Items from a data source:
----

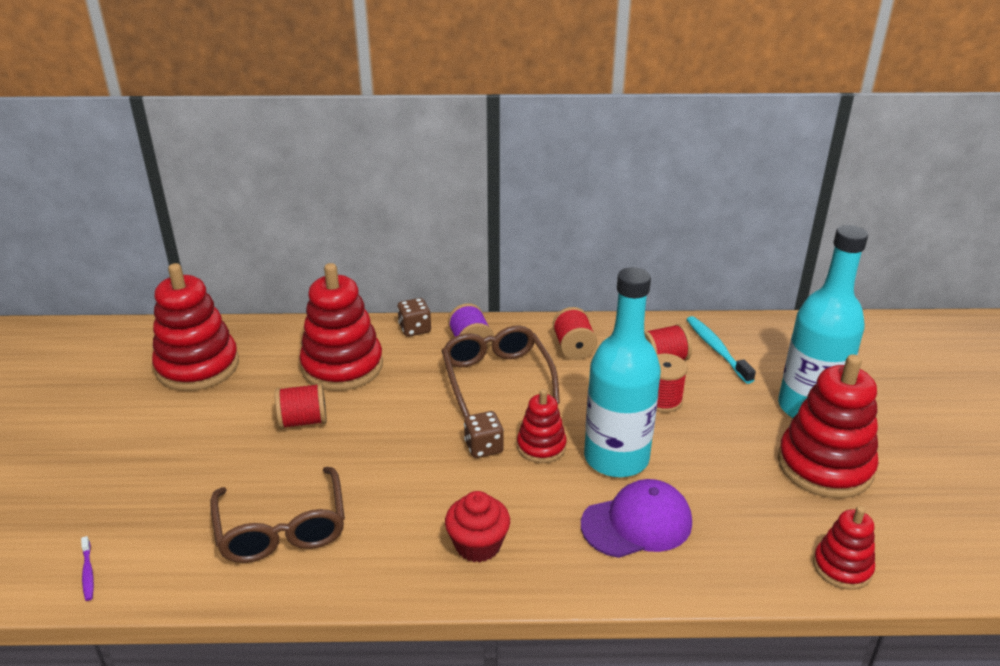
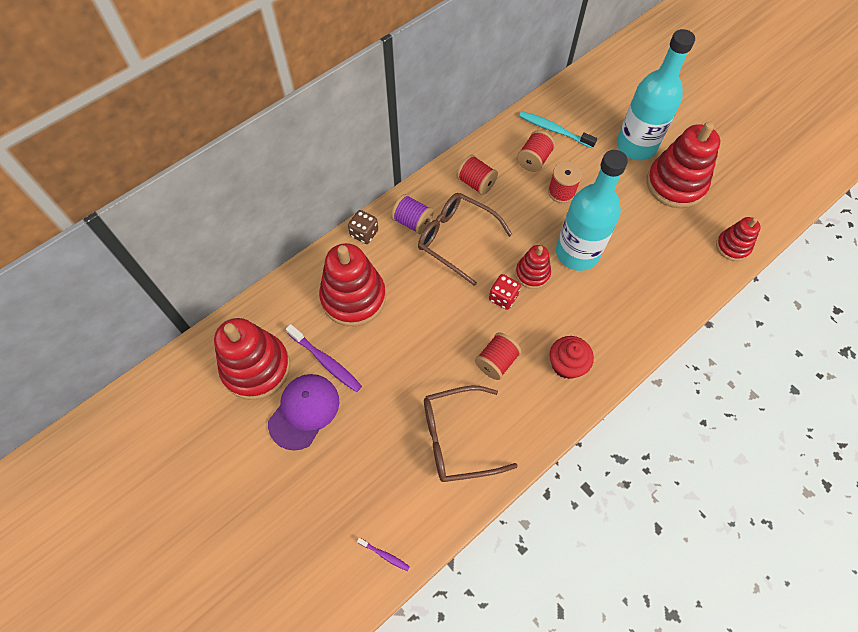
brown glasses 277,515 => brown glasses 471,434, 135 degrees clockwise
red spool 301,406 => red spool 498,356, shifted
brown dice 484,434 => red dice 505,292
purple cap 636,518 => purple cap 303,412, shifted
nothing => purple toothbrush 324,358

----

-- EXERCISE DESCRIPTION --
Please give every line above again word for word, apart from the pictures.

-- SOLUTION FOR THIS EXERCISE --
brown glasses 277,515 => brown glasses 471,434, 135 degrees clockwise
red spool 301,406 => red spool 498,356, shifted
brown dice 484,434 => red dice 505,292
purple cap 636,518 => purple cap 303,412, shifted
nothing => purple toothbrush 324,358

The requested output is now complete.